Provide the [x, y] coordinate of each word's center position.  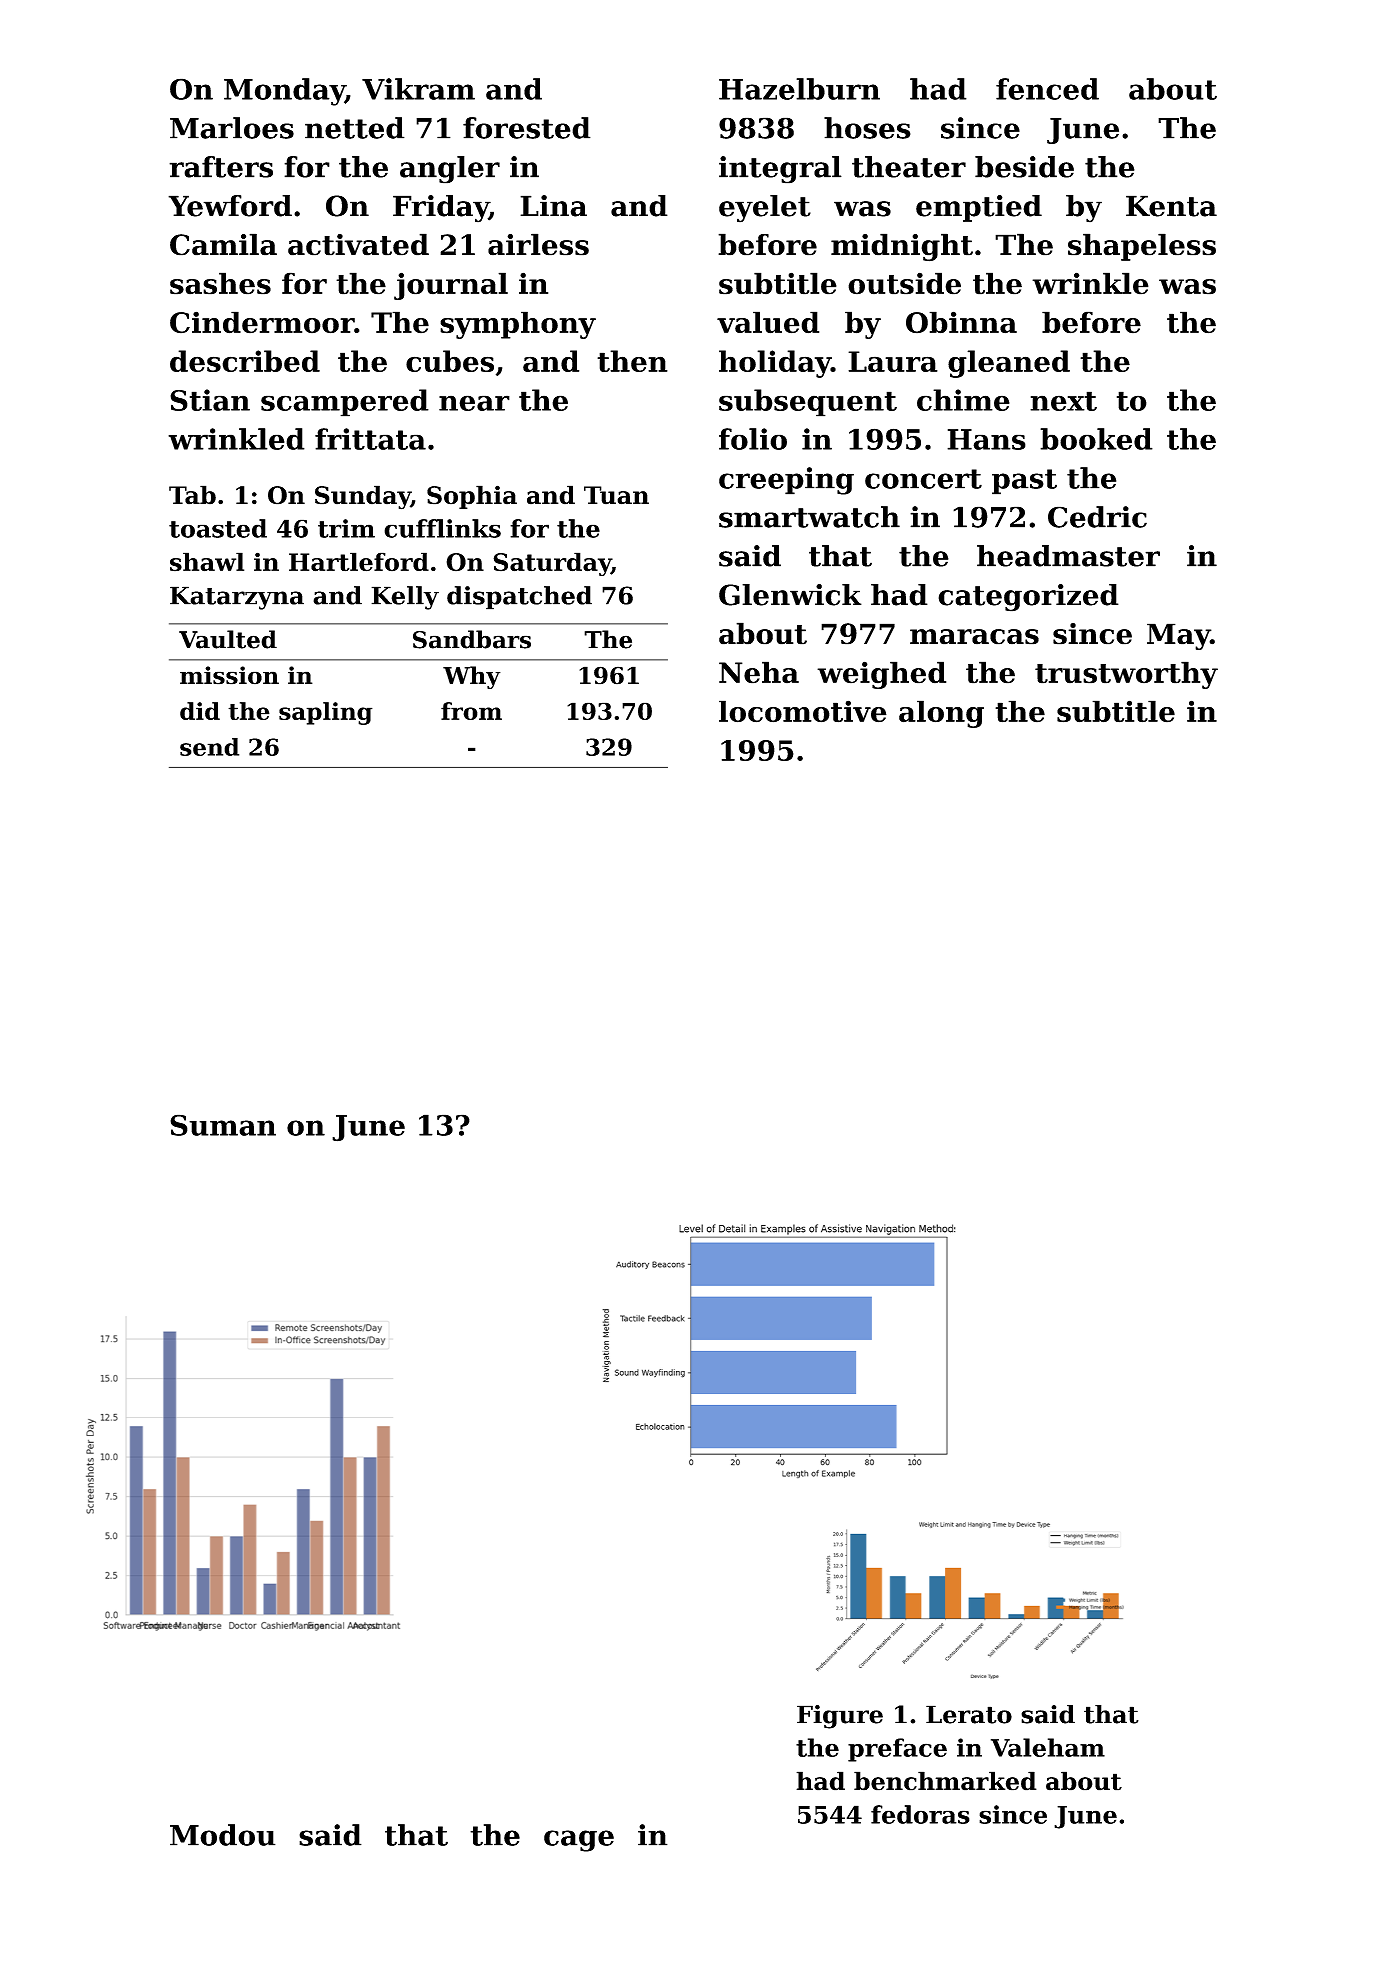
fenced [1047, 89]
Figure [840, 1717]
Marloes [232, 128]
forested [527, 128]
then [632, 361]
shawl [207, 562]
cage [579, 1841]
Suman [223, 1125]
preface [897, 1750]
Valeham [1048, 1747]
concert [923, 479]
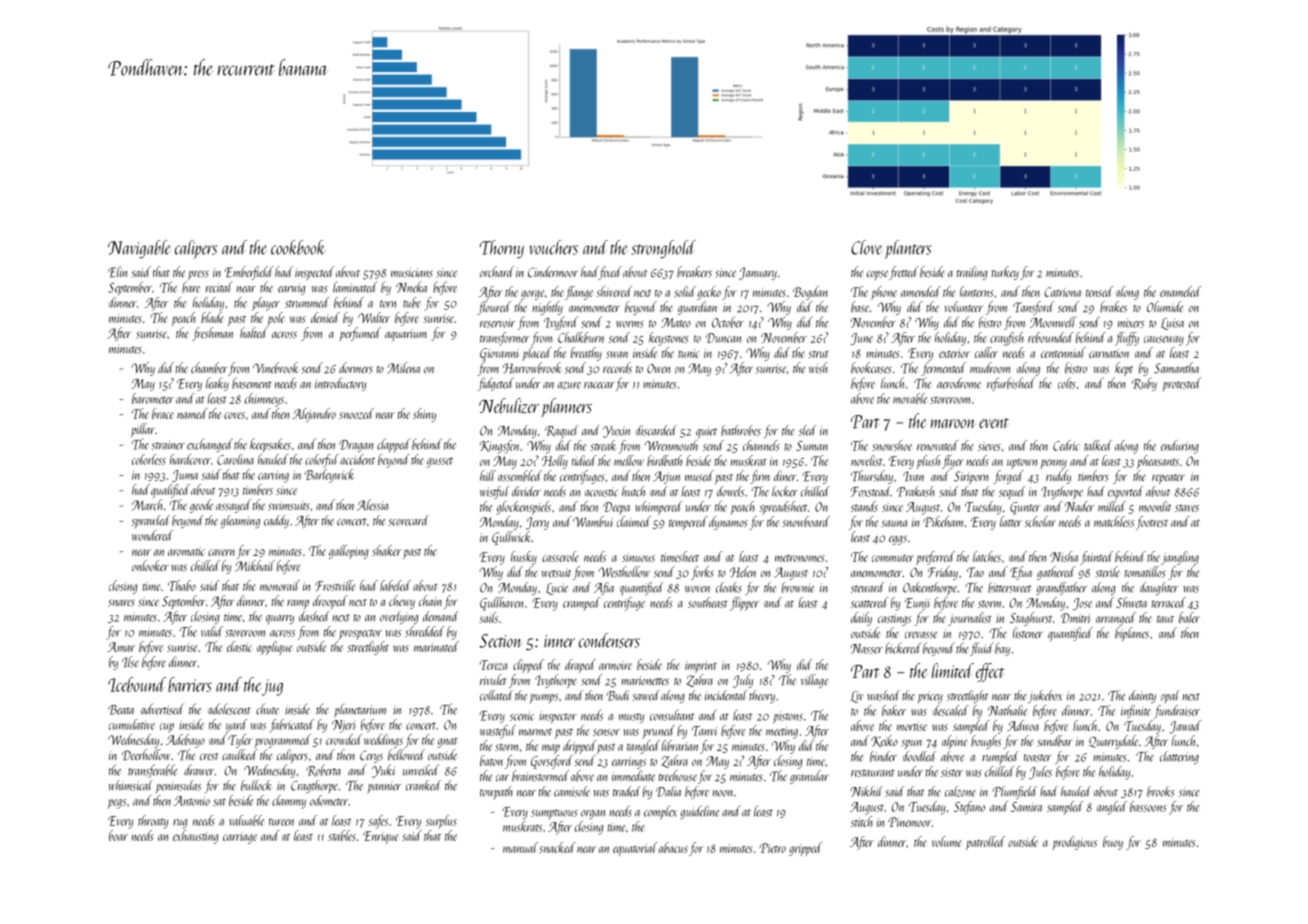  I want to click on Jose, so click(1082, 604).
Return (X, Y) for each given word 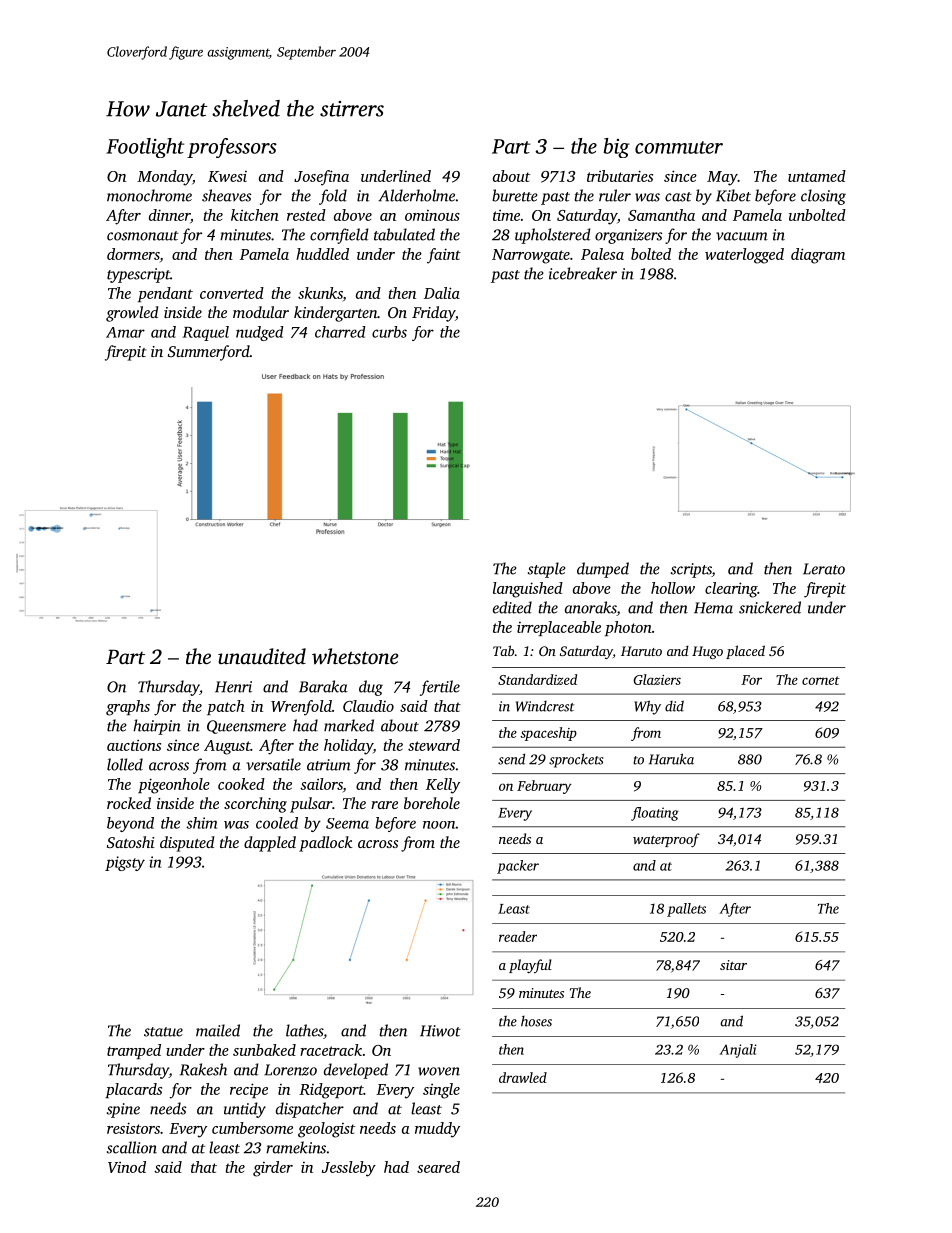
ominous (432, 215)
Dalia (442, 293)
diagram (818, 256)
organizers (628, 236)
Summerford (209, 353)
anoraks (591, 608)
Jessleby (349, 1169)
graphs (128, 708)
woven (439, 1071)
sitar (733, 965)
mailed (218, 1030)
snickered (770, 607)
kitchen (255, 215)
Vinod (127, 1167)
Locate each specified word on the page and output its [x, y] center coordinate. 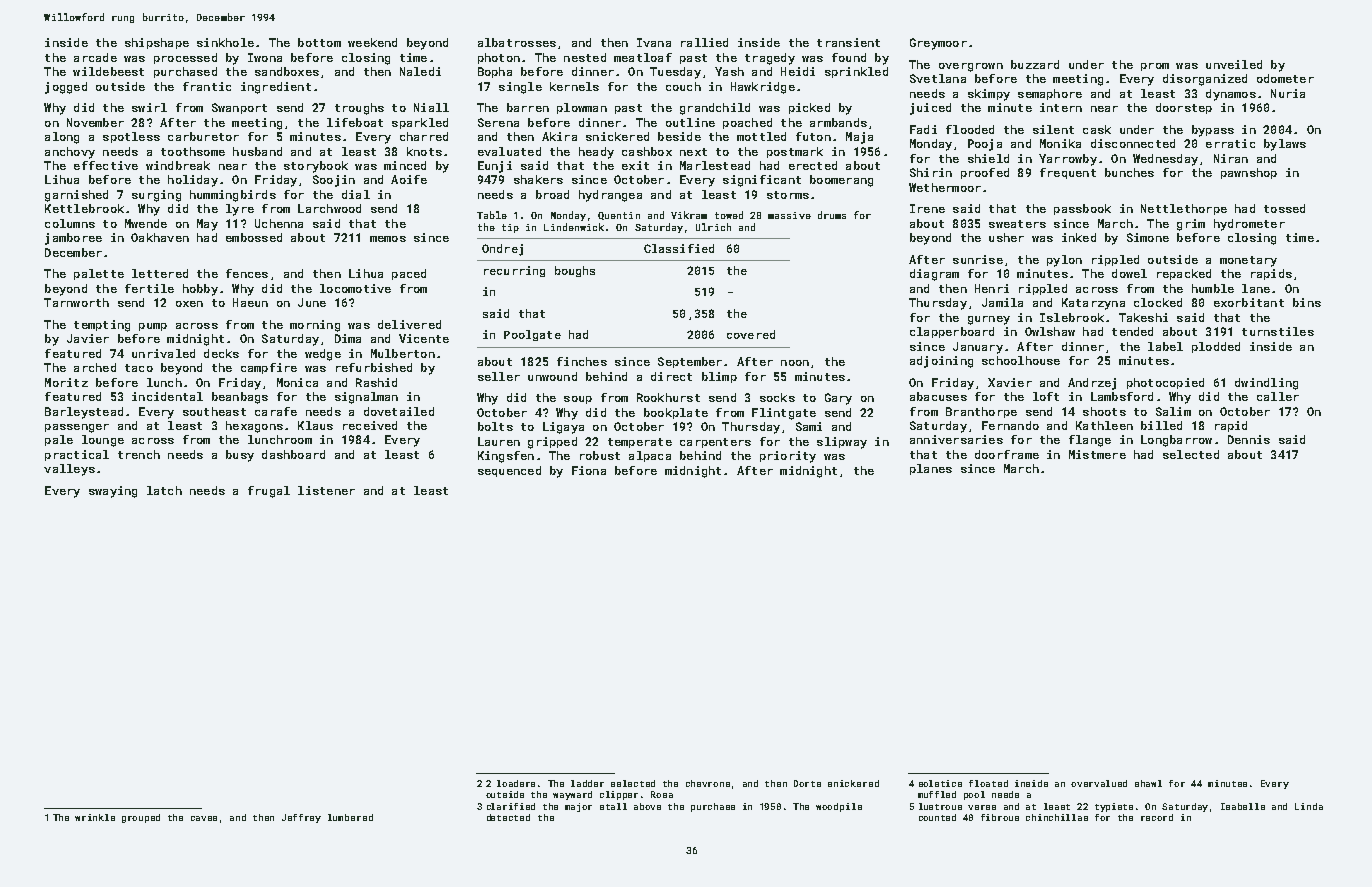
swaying [113, 492]
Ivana [654, 42]
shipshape [157, 43]
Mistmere [1097, 454]
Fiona [589, 470]
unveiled [1234, 64]
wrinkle [95, 817]
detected [508, 817]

**GIVEN EXERCISE:** Print the data word for word, from the very beginning up to and including the line that holds "anoraks (591, 608)". Leave the pictures out.

**CORRECT ANSWER:**
Provide the [x, y] coordinate of each word's center position.  
fenced [1047, 89]
Figure [840, 1717]
Marloes [232, 128]
forested [527, 128]
then [632, 361]
shawl [207, 562]
cage [579, 1841]
Suman [223, 1125]
preface [897, 1750]
Valeham [1048, 1747]
concert [923, 479]
  I want to click on Jose, so click(1082, 604).
Return (X, Y) for each given word 
ominous (432, 215)
Dalia (442, 293)
diagram (818, 256)
organizers (628, 236)
Summerford (209, 353)
anoraks (591, 608)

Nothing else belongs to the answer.